Your task is to copy each line of the records that includes the string "diode".
• • • • • • •
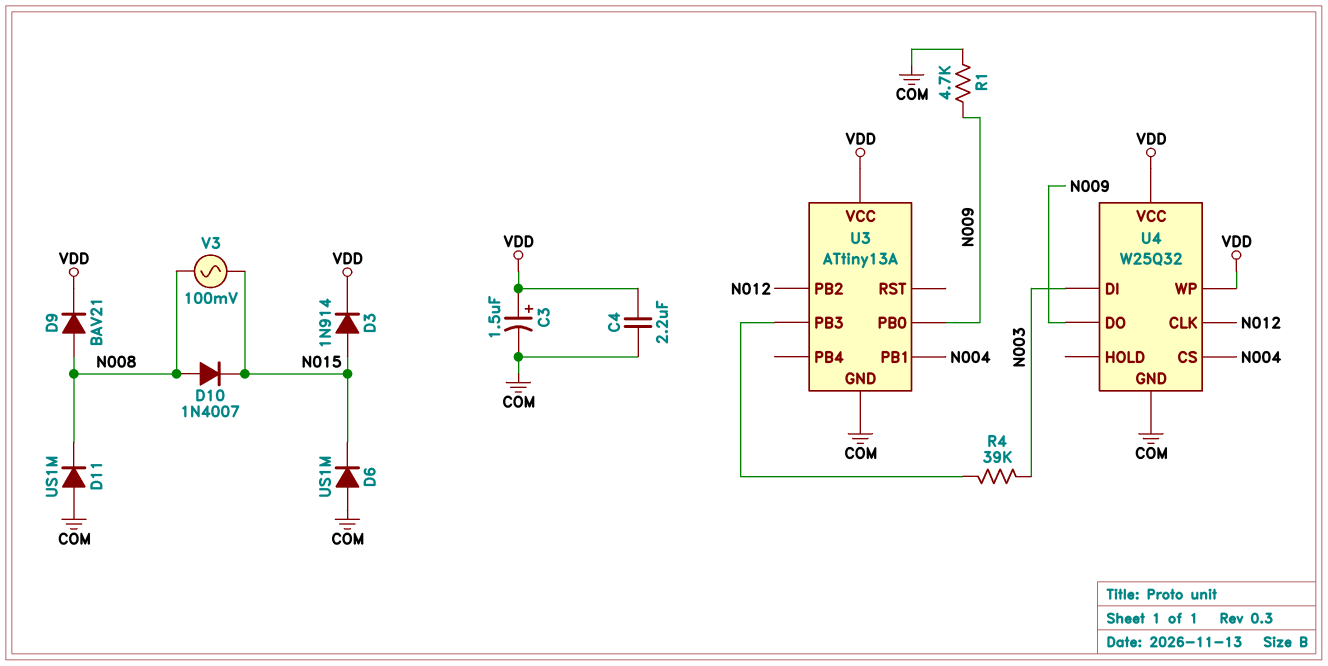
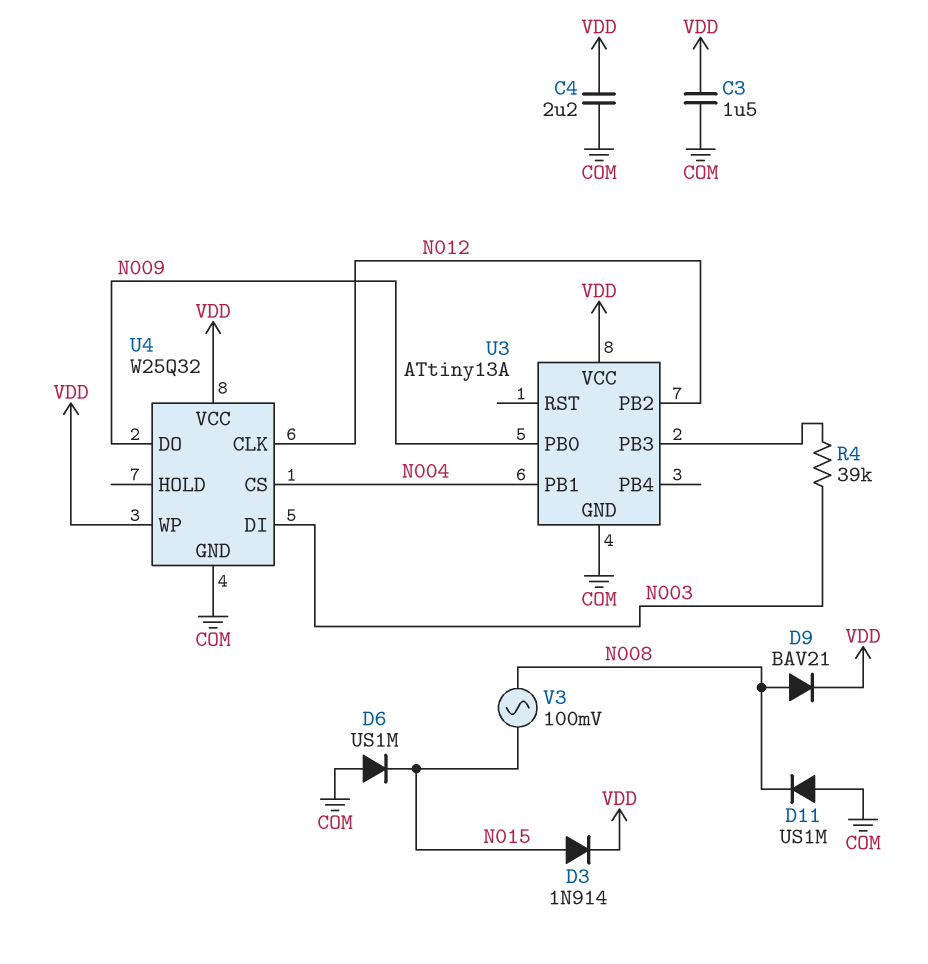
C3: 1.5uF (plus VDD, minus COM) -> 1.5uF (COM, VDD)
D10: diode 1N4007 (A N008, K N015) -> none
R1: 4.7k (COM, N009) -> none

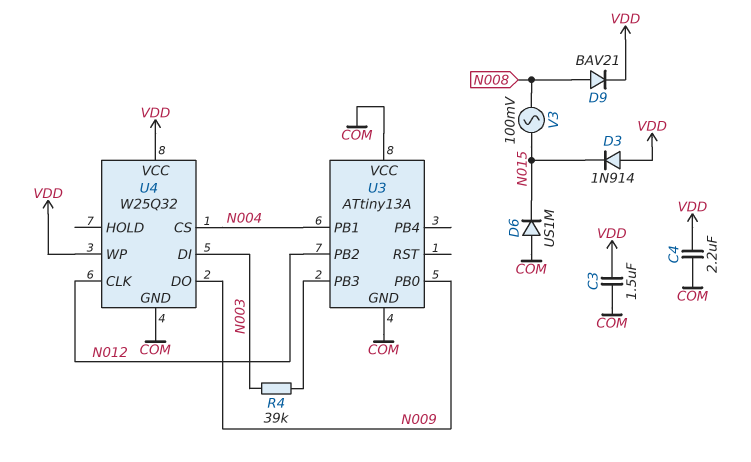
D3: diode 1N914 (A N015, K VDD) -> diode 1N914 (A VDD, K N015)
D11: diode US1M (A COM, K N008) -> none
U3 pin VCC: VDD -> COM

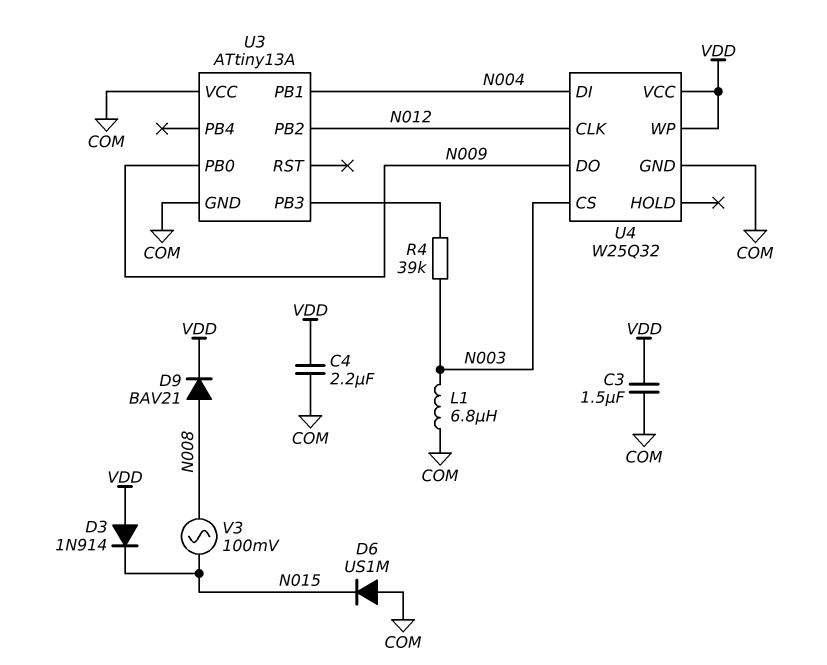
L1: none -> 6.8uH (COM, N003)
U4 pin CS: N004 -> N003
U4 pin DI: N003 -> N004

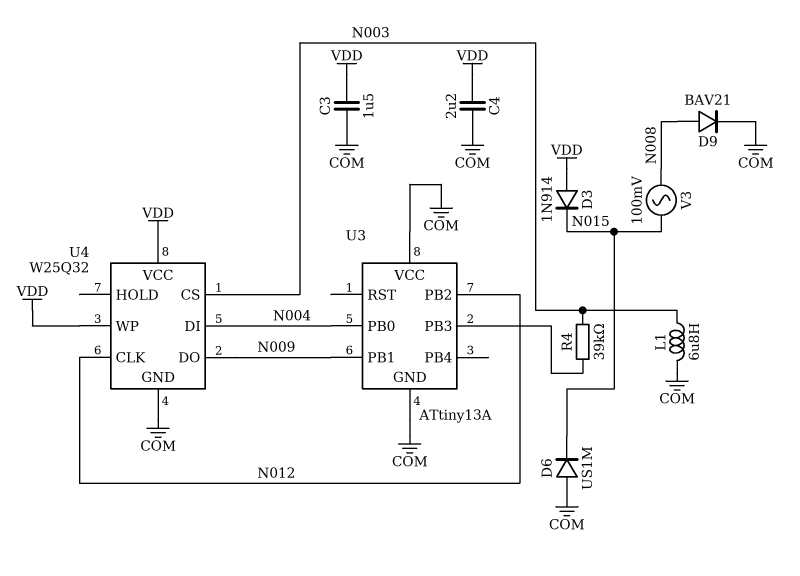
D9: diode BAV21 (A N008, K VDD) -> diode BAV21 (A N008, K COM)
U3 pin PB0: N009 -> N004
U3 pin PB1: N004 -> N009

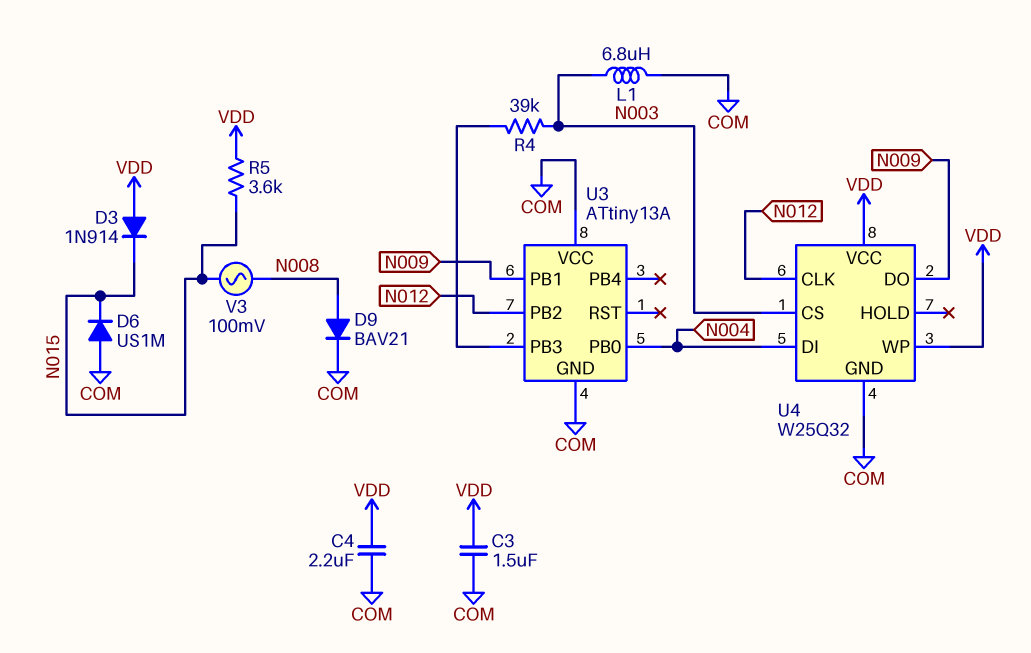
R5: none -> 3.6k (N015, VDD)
• • • • • • •
RESPONSE TO THE TASK:
D10: diode 1N4007 (A N008, K N015) -> none
D3: diode 1N914 (A N015, K VDD) -> diode 1N914 (A VDD, K N015)
D11: diode US1M (A COM, K N008) -> none
D9: diode BAV21 (A N008, K VDD) -> diode BAV21 (A N008, K COM)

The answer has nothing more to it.